Dataset records

━━━━━━

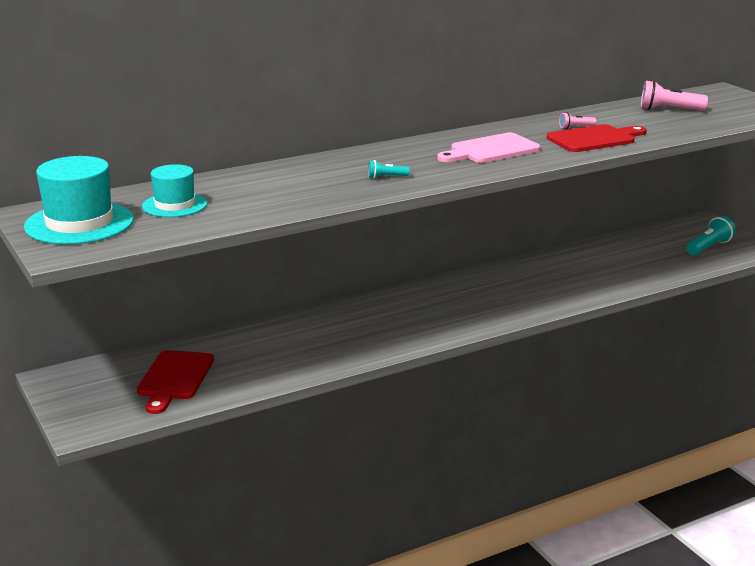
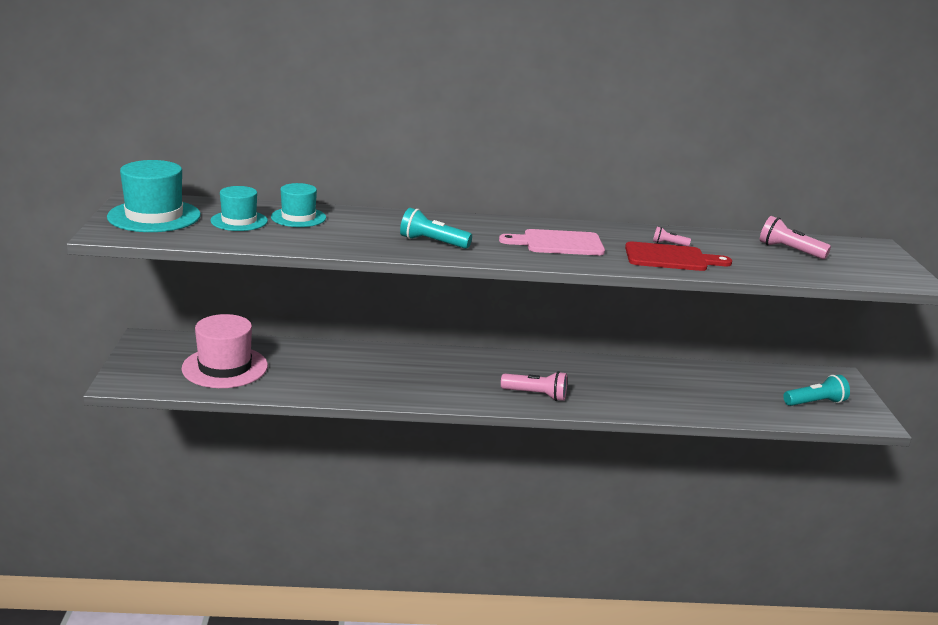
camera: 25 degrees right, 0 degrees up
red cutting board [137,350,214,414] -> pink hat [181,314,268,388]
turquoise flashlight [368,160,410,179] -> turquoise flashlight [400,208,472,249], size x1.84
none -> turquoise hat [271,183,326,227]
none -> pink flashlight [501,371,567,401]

━━━━━━

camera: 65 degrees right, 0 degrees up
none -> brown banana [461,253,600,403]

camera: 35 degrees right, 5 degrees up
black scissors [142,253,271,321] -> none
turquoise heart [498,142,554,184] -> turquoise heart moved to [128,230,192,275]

━━━━━━

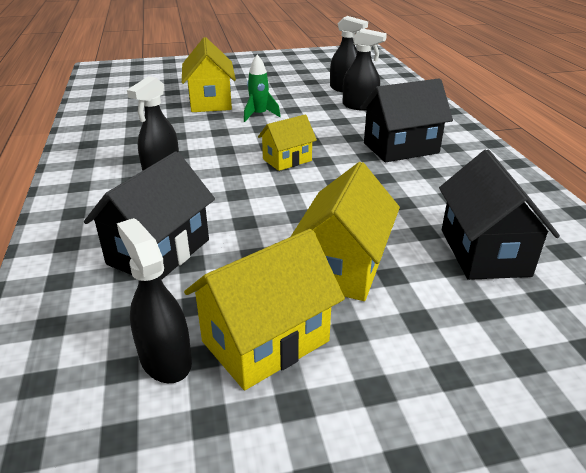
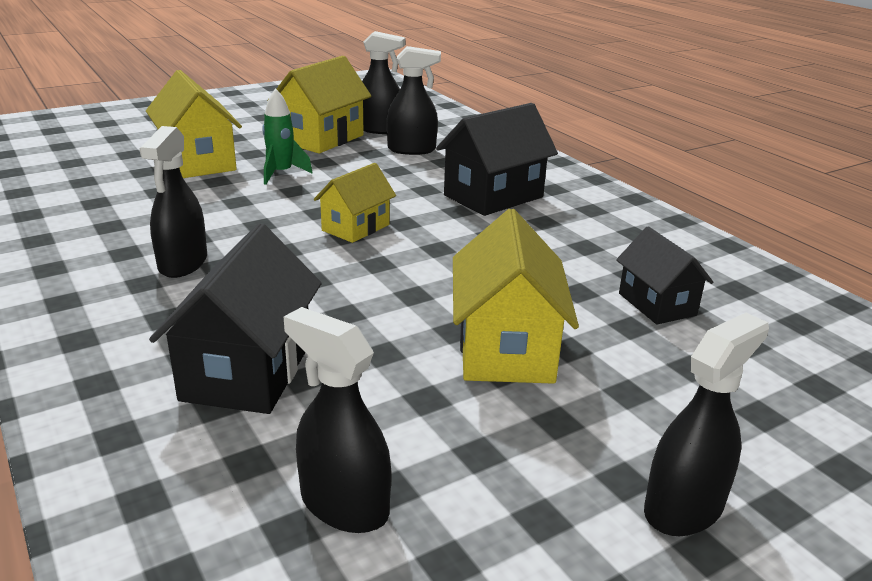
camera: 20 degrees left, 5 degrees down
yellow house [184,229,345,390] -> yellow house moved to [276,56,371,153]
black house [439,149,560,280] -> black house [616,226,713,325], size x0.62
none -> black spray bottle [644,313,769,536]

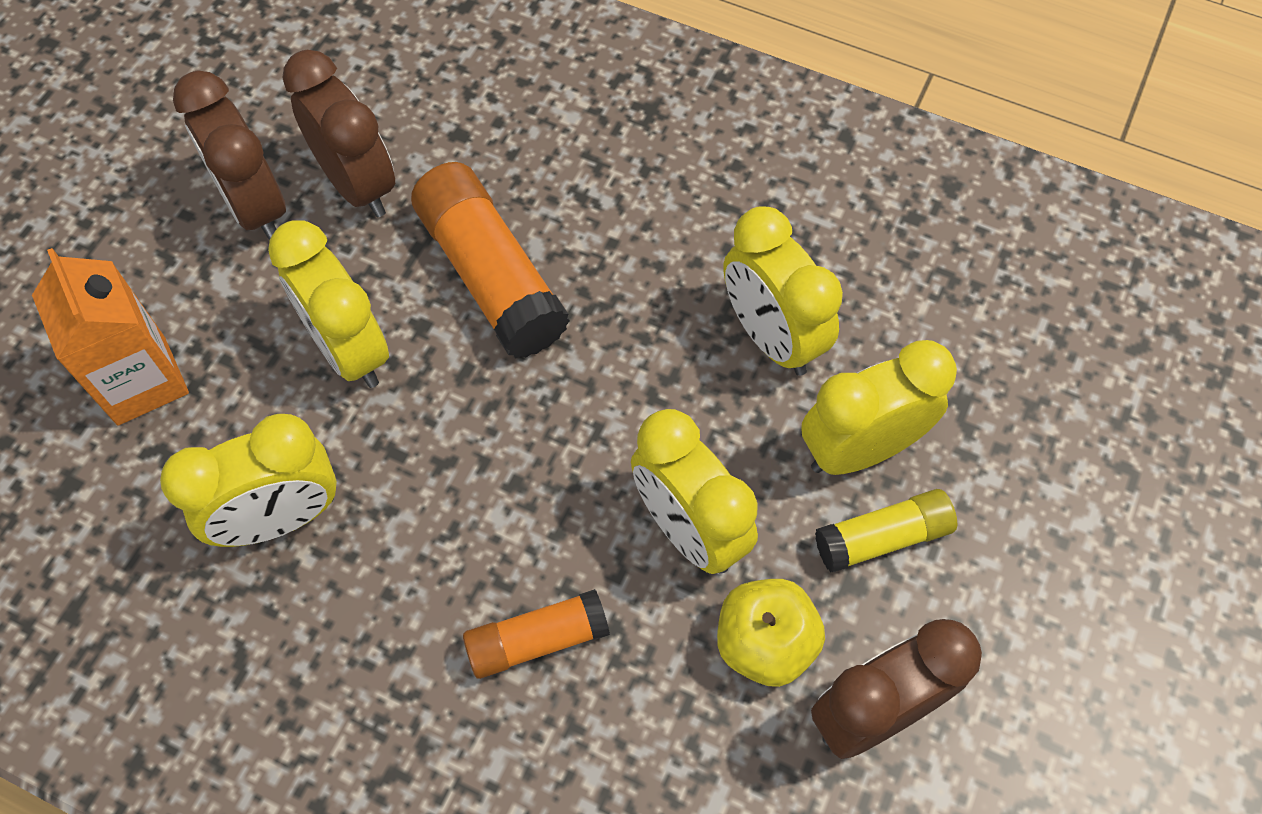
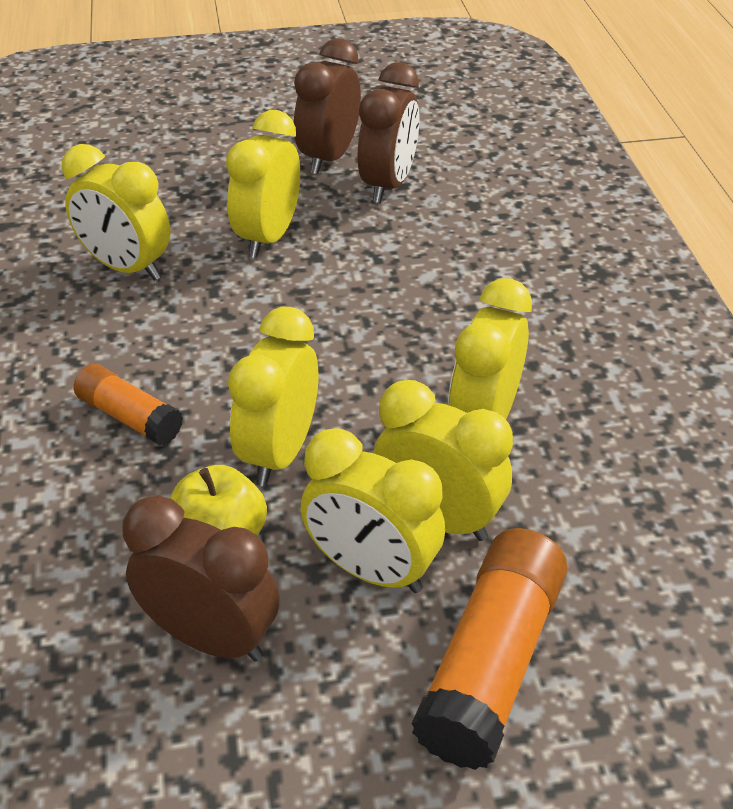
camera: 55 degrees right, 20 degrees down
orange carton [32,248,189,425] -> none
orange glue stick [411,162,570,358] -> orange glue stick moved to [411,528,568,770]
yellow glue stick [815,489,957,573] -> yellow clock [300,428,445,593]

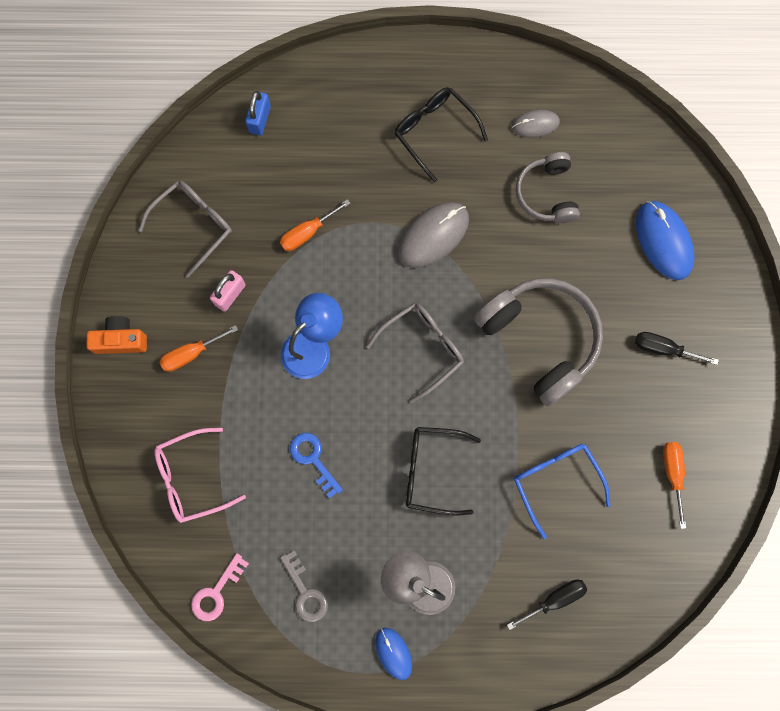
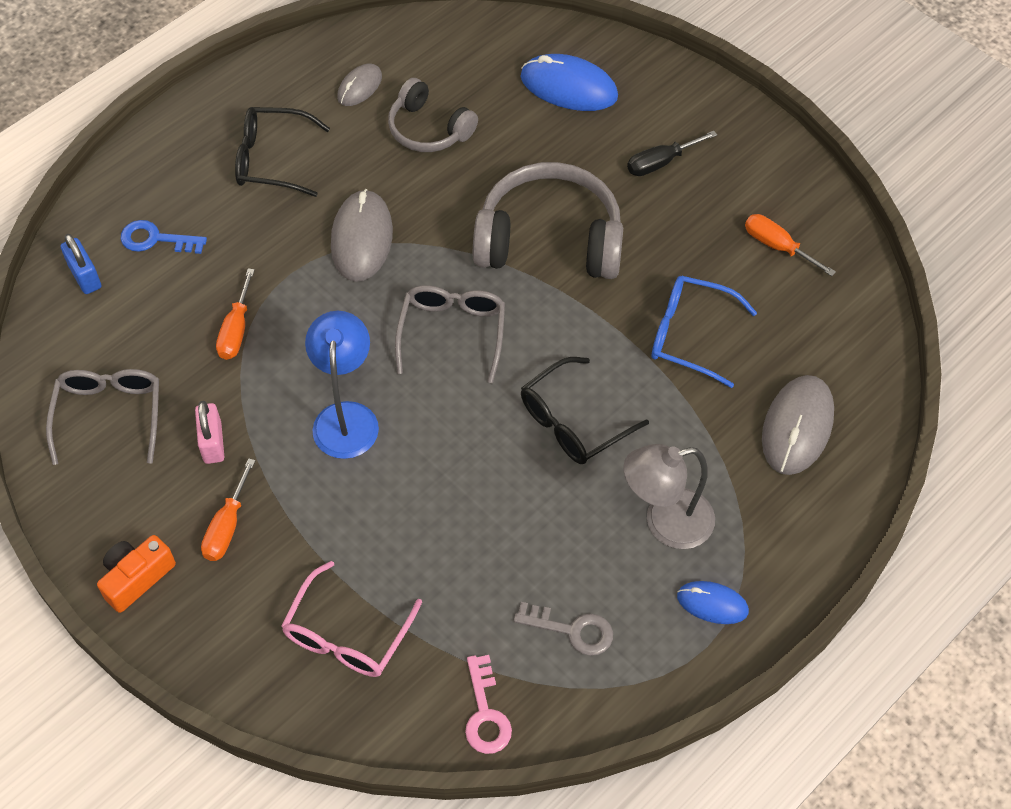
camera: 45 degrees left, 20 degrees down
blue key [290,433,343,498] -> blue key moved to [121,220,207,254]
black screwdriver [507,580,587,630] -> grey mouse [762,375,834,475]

━━━━━━

Required action
Each line of the listing that includes the word "pink" should be copied out.

Written answer
red cutting board [137,350,214,414] -> pink hat [181,314,268,388]
none -> pink flashlight [501,371,567,401]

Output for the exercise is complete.